* **MATERIAL FOR THIS EXERCISE**:
== == ==
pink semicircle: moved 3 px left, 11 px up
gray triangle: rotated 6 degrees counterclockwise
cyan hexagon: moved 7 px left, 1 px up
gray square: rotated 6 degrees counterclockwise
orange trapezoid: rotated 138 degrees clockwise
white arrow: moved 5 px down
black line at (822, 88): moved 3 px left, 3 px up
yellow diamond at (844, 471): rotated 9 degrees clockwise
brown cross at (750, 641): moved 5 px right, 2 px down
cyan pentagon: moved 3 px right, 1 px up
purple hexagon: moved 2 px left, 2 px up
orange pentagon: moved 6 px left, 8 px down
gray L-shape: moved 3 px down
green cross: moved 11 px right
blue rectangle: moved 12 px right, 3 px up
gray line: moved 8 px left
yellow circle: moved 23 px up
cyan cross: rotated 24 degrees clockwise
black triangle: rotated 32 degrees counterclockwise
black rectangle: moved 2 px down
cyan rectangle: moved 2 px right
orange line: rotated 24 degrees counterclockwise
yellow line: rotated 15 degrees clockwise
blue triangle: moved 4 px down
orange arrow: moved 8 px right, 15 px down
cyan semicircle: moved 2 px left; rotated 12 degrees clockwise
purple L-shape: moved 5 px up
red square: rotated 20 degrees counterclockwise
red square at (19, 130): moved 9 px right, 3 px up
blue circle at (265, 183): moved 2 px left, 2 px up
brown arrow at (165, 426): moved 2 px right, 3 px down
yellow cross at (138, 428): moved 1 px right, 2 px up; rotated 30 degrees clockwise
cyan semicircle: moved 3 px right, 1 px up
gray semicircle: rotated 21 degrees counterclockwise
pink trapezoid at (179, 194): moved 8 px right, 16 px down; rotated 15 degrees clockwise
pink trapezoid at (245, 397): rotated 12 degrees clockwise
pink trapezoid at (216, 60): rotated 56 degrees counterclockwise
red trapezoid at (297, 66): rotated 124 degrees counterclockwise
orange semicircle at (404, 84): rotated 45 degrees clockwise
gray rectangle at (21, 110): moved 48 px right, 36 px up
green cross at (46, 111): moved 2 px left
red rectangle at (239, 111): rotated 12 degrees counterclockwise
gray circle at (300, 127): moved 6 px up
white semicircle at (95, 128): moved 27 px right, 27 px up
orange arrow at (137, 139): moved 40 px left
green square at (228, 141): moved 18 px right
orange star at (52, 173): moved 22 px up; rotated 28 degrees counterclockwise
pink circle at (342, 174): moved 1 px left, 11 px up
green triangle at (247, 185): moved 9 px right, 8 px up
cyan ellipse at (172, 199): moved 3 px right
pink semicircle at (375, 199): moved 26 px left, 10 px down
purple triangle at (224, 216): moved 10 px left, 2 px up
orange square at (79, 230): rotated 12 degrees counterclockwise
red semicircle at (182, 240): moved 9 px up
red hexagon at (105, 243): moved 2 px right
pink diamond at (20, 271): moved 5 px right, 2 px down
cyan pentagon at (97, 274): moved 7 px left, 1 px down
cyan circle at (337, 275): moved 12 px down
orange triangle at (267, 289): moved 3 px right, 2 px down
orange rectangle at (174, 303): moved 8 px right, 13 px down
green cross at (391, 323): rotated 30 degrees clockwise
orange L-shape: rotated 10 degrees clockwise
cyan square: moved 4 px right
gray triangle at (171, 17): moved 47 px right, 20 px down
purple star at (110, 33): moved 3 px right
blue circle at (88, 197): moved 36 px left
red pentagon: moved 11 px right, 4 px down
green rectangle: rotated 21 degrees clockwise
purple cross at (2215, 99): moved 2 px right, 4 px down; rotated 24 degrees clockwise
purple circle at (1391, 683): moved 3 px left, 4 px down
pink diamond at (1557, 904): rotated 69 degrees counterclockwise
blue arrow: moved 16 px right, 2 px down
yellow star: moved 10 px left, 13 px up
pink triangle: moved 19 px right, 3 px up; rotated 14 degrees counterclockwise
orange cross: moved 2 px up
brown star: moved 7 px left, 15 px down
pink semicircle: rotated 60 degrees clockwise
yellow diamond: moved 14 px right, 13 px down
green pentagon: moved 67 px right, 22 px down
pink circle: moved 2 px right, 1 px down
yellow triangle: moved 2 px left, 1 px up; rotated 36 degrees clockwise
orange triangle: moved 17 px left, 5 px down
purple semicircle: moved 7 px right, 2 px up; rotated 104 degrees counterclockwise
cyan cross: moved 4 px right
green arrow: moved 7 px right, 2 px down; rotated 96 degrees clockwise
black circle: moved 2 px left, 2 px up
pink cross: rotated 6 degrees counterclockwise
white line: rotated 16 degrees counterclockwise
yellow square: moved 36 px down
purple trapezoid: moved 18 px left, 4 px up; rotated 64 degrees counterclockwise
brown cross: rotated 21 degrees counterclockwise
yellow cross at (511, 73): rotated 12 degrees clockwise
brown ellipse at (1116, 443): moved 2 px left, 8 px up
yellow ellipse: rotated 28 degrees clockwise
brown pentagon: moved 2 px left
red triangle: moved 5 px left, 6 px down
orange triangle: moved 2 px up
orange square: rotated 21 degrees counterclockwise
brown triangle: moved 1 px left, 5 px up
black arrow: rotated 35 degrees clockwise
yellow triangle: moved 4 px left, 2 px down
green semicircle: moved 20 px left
== == ==
* **INSTRUCTIONS TO FOLLOW**: Set down each entry exactly, leaving none out.

* **TASK OUTPUT**:
pink semicircle: moved 3 px left, 11 px up
gray triangle: rotated 6 degrees counterclockwise
cyan hexagon: moved 7 px left, 1 px up
gray square: rotated 6 degrees counterclockwise
orange trapezoid: rotated 138 degrees clockwise
white arrow: moved 5 px down
black line at (822, 88): moved 3 px left, 3 px up
yellow diamond at (844, 471): rotated 9 degrees clockwise
brown cross at (750, 641): moved 5 px right, 2 px down
cyan pentagon: moved 3 px right, 1 px up
purple hexagon: moved 2 px left, 2 px up
orange pentagon: moved 6 px left, 8 px down
gray L-shape: moved 3 px down
green cross: moved 11 px right
blue rectangle: moved 12 px right, 3 px up
gray line: moved 8 px left
yellow circle: moved 23 px up
cyan cross: rotated 24 degrees clockwise
black triangle: rotated 32 degrees counterclockwise
black rectangle: moved 2 px down
cyan rectangle: moved 2 px right
orange line: rotated 24 degrees counterclockwise
yellow line: rotated 15 degrees clockwise
blue triangle: moved 4 px down
orange arrow: moved 8 px right, 15 px down
cyan semicircle: moved 2 px left; rotated 12 degrees clockwise
purple L-shape: moved 5 px up
red square: rotated 20 degrees counterclockwise
red square at (19, 130): moved 9 px right, 3 px up
blue circle at (265, 183): moved 2 px left, 2 px up
brown arrow at (165, 426): moved 2 px right, 3 px down
yellow cross at (138, 428): moved 1 px right, 2 px up; rotated 30 degrees clockwise
cyan semicircle: moved 3 px right, 1 px up
gray semicircle: rotated 21 degrees counterclockwise
pink trapezoid at (179, 194): moved 8 px right, 16 px down; rotated 15 degrees clockwise
pink trapezoid at (245, 397): rotated 12 degrees clockwise
pink trapezoid at (216, 60): rotated 56 degrees counterclockwise
red trapezoid at (297, 66): rotated 124 degrees counterclockwise
orange semicircle at (404, 84): rotated 45 degrees clockwise
gray rectangle at (21, 110): moved 48 px right, 36 px up
green cross at (46, 111): moved 2 px left
red rectangle at (239, 111): rotated 12 degrees counterclockwise
gray circle at (300, 127): moved 6 px up
white semicircle at (95, 128): moved 27 px right, 27 px up
orange arrow at (137, 139): moved 40 px left
green square at (228, 141): moved 18 px right
orange star at (52, 173): moved 22 px up; rotated 28 degrees counterclockwise
pink circle at (342, 174): moved 1 px left, 11 px up
green triangle at (247, 185): moved 9 px right, 8 px up
cyan ellipse at (172, 199): moved 3 px right
pink semicircle at (375, 199): moved 26 px left, 10 px down
purple triangle at (224, 216): moved 10 px left, 2 px up
orange square at (79, 230): rotated 12 degrees counterclockwise
red semicircle at (182, 240): moved 9 px up
red hexagon at (105, 243): moved 2 px right
pink diamond at (20, 271): moved 5 px right, 2 px down
cyan pentagon at (97, 274): moved 7 px left, 1 px down
cyan circle at (337, 275): moved 12 px down
orange triangle at (267, 289): moved 3 px right, 2 px down
orange rectangle at (174, 303): moved 8 px right, 13 px down
green cross at (391, 323): rotated 30 degrees clockwise
orange L-shape: rotated 10 degrees clockwise
cyan square: moved 4 px right
gray triangle at (171, 17): moved 47 px right, 20 px down
purple star at (110, 33): moved 3 px right
blue circle at (88, 197): moved 36 px left
red pentagon: moved 11 px right, 4 px down
green rectangle: rotated 21 degrees clockwise
purple cross at (2215, 99): moved 2 px right, 4 px down; rotated 24 degrees clockwise
purple circle at (1391, 683): moved 3 px left, 4 px down
pink diamond at (1557, 904): rotated 69 degrees counterclockwise
blue arrow: moved 16 px right, 2 px down
yellow star: moved 10 px left, 13 px up
pink triangle: moved 19 px right, 3 px up; rotated 14 degrees counterclockwise
orange cross: moved 2 px up
brown star: moved 7 px left, 15 px down
pink semicircle: rotated 60 degrees clockwise
yellow diamond: moved 14 px right, 13 px down
green pentagon: moved 67 px right, 22 px down
pink circle: moved 2 px right, 1 px down
yellow triangle: moved 2 px left, 1 px up; rotated 36 degrees clockwise
orange triangle: moved 17 px left, 5 px down
purple semicircle: moved 7 px right, 2 px up; rotated 104 degrees counterclockwise
cyan cross: moved 4 px right
green arrow: moved 7 px right, 2 px down; rotated 96 degrees clockwise
black circle: moved 2 px left, 2 px up
pink cross: rotated 6 degrees counterclockwise
white line: rotated 16 degrees counterclockwise
yellow square: moved 36 px down
purple trapezoid: moved 18 px left, 4 px up; rotated 64 degrees counterclockwise
brown cross: rotated 21 degrees counterclockwise
yellow cross at (511, 73): rotated 12 degrees clockwise
brown ellipse at (1116, 443): moved 2 px left, 8 px up
yellow ellipse: rotated 28 degrees clockwise
brown pentagon: moved 2 px left
red triangle: moved 5 px left, 6 px down
orange triangle: moved 2 px up
orange square: rotated 21 degrees counterclockwise
brown triangle: moved 1 px left, 5 px up
black arrow: rotated 35 degrees clockwise
yellow triangle: moved 4 px left, 2 px down
green semicircle: moved 20 px left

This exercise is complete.